= EXERCISE INSTRUCTIONS =
Would you please restate the data exactly as it stands, apart from the pictures?

= DATA EXTRACT =
+ + + + + + +
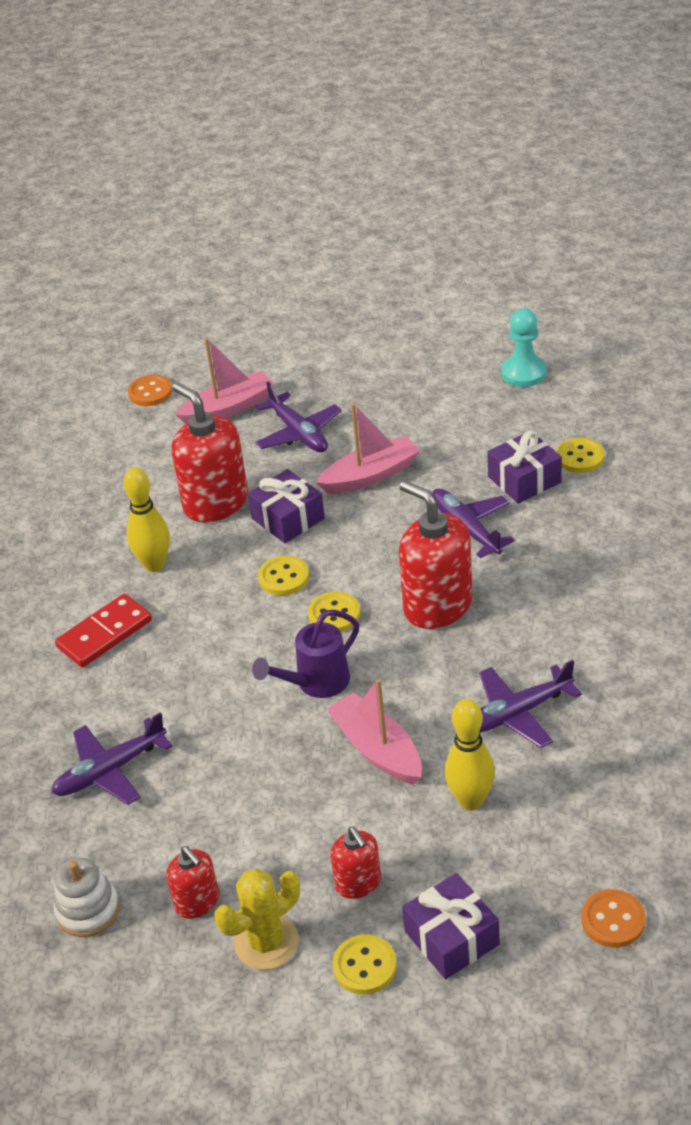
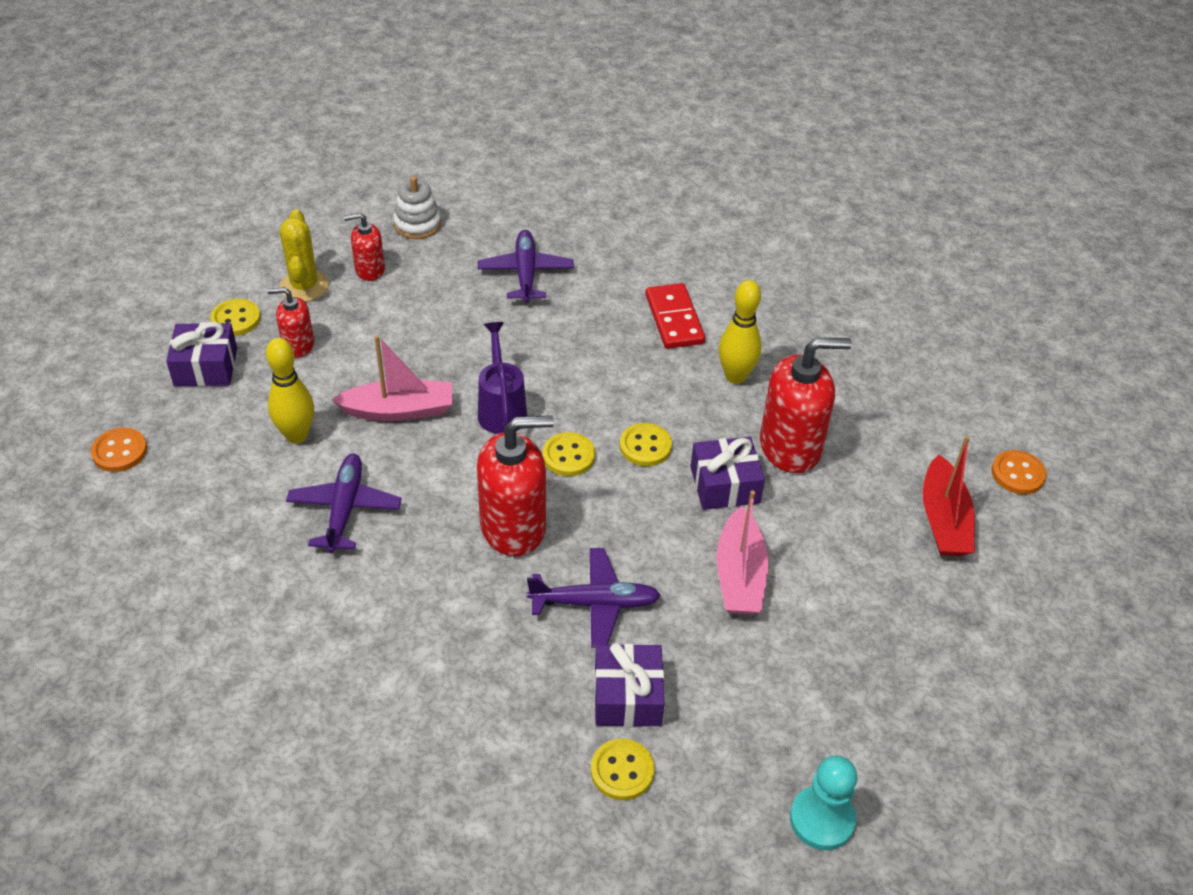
camera: 115 degrees right, 5 degrees up
pink boat [175,338,274,424] -> red boat [923,436,975,556]
purple plane [255,382,342,452] -> none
+ + + + + + +
= WRITTEN ANSWER =
camera: 115 degrees right, 5 degrees up
pink boat [175,338,274,424] -> red boat [923,436,975,556]
purple plane [255,382,342,452] -> none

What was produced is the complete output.